=== TASK REQUIREMENTS ===
What lines in the entries hold the string "pink"? List them.

=== RECORDS SHOWN ===
Content starts

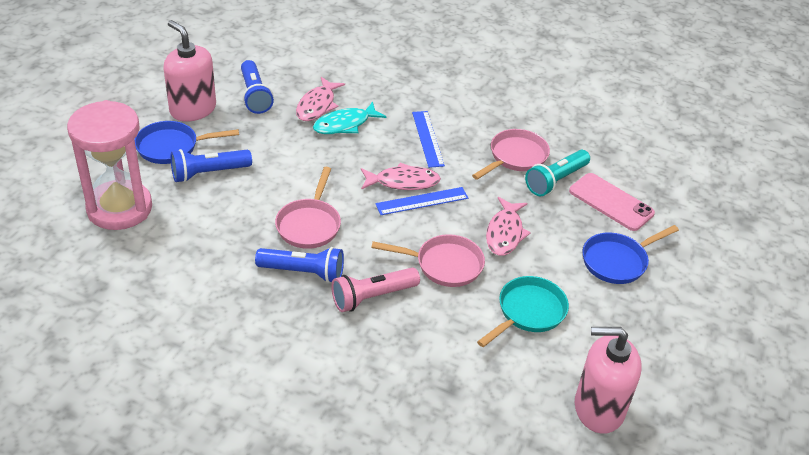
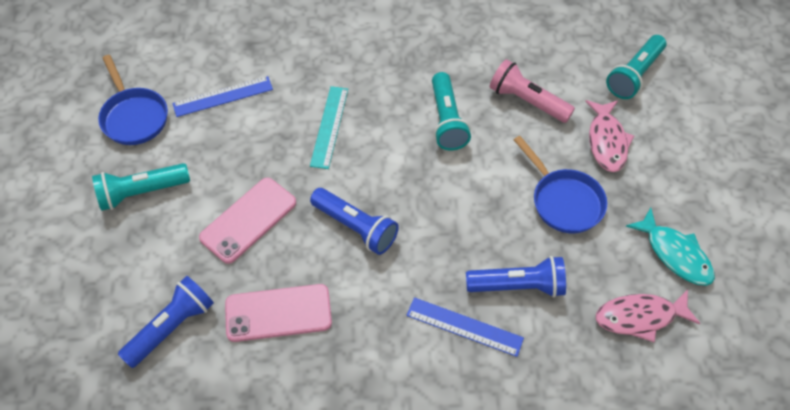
pink fish: 3 -> 2
pink hourglass: 1 -> 0
pink pan: 3 -> 0
pink phone: 1 -> 2
pink soap dispenser: 2 -> 0
turquoise flashlight: 1 -> 3
turquoise pan: 1 -> 0
turquoise ruler: 0 -> 1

Content ends

=== YOUR SOLUTION ===
pink fish: 3 -> 2
pink hourglass: 1 -> 0
pink pan: 3 -> 0
pink phone: 1 -> 2
pink soap dispenser: 2 -> 0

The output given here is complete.